**TASK DETAILS**: Only the lines from the one containing "black toothbrush: 6 -> 5" through the end of the material should be printed, exactly as they appear. Leave out pictures.

++++++++++++++++++++

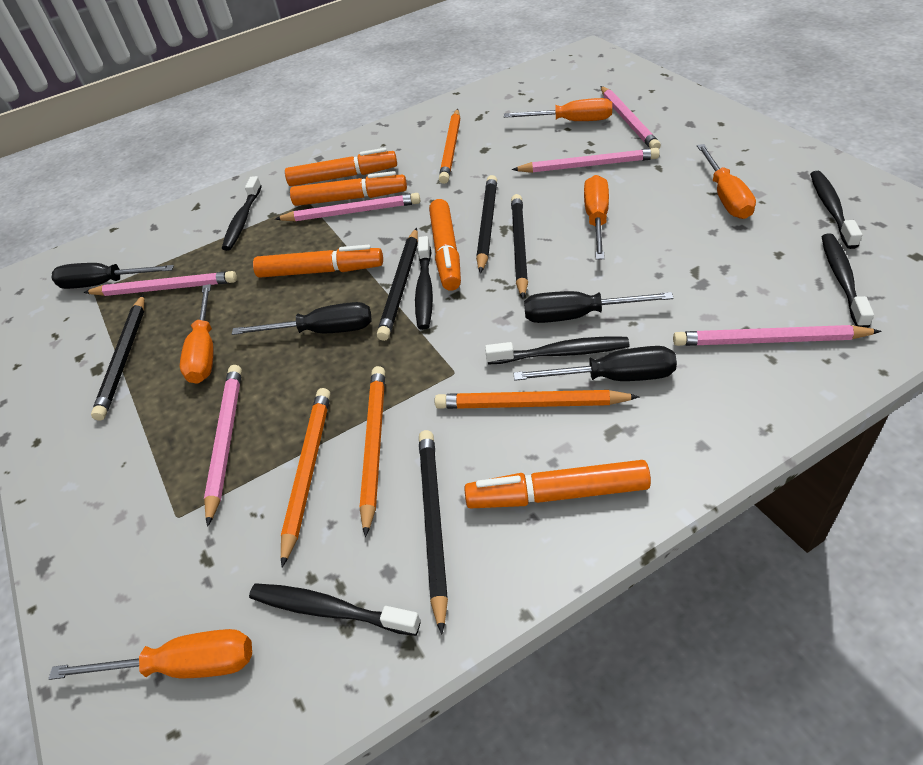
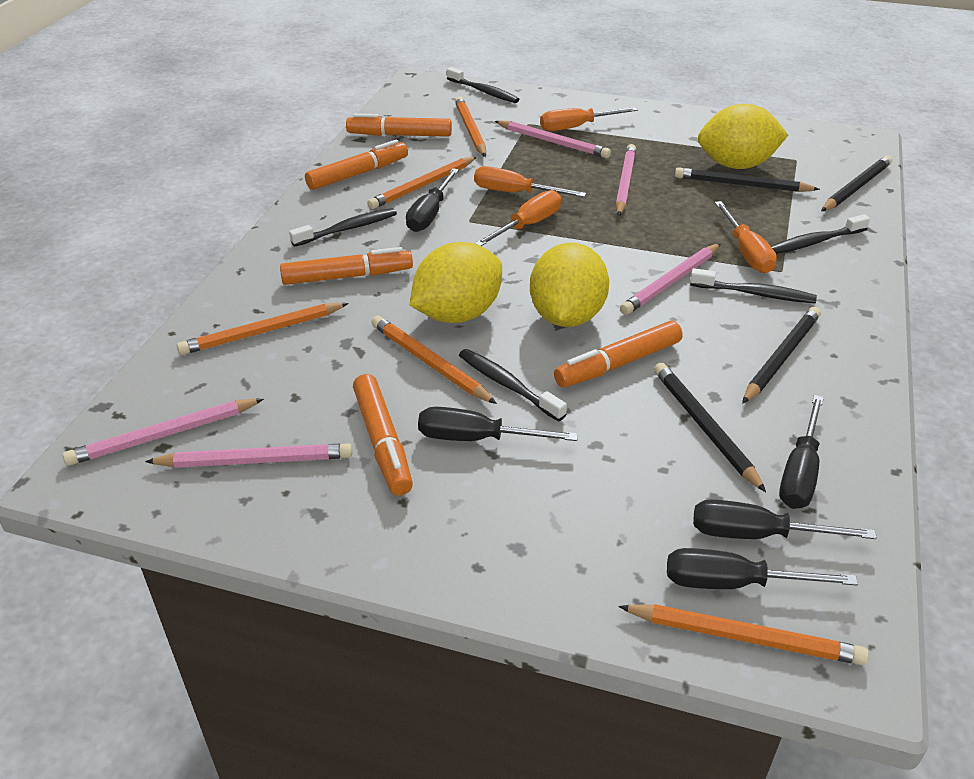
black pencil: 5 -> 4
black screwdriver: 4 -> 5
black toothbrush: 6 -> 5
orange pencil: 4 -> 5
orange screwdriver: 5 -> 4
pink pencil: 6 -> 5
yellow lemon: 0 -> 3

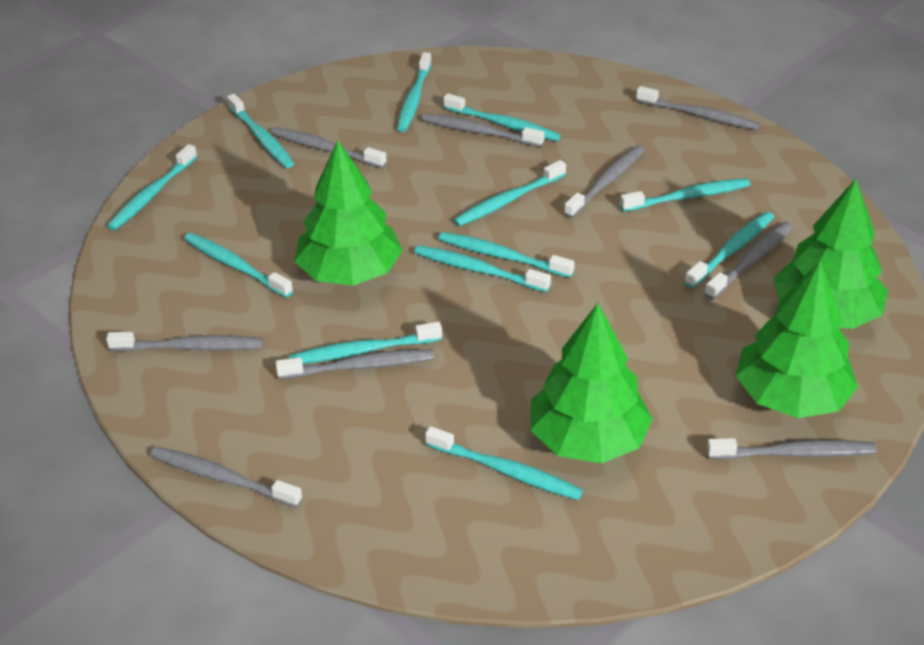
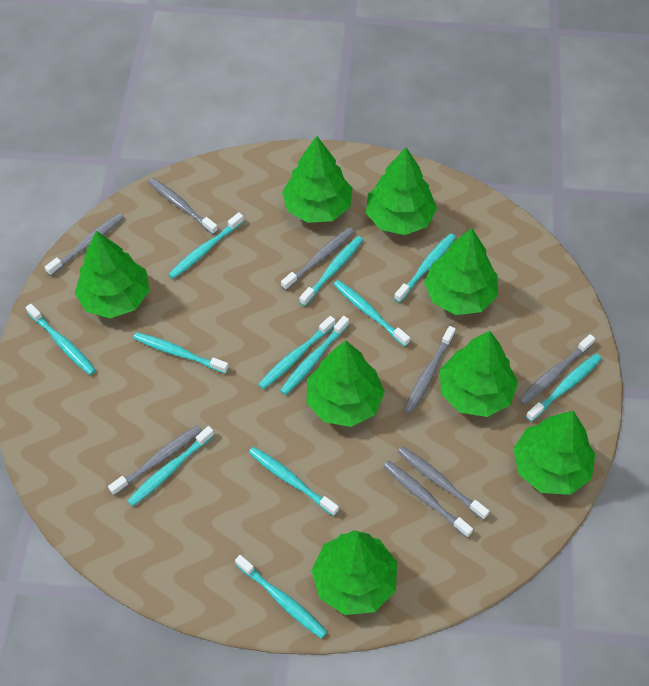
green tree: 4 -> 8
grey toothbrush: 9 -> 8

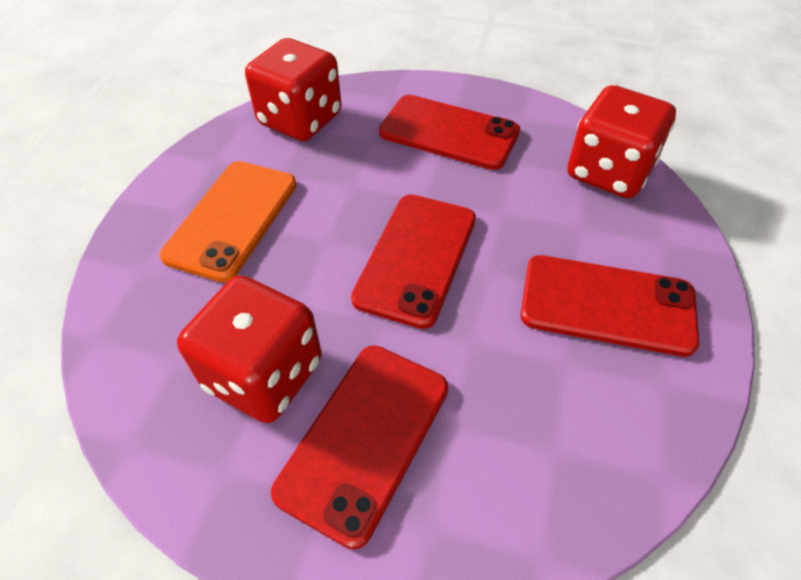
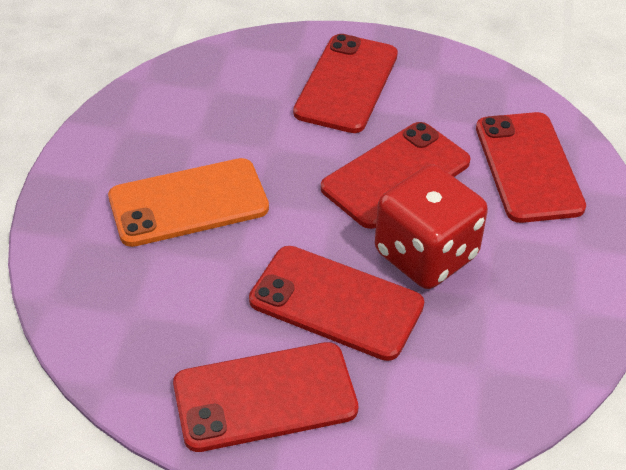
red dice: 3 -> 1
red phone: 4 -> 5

++++++++++++++++++++

**RESULT OF THE EXERCISE**:
black toothbrush: 6 -> 5
orange pencil: 4 -> 5
orange screwdriver: 5 -> 4
pink pencil: 6 -> 5
yellow lemon: 0 -> 3

green tree: 4 -> 8
grey toothbrush: 9 -> 8

red dice: 3 -> 1
red phone: 4 -> 5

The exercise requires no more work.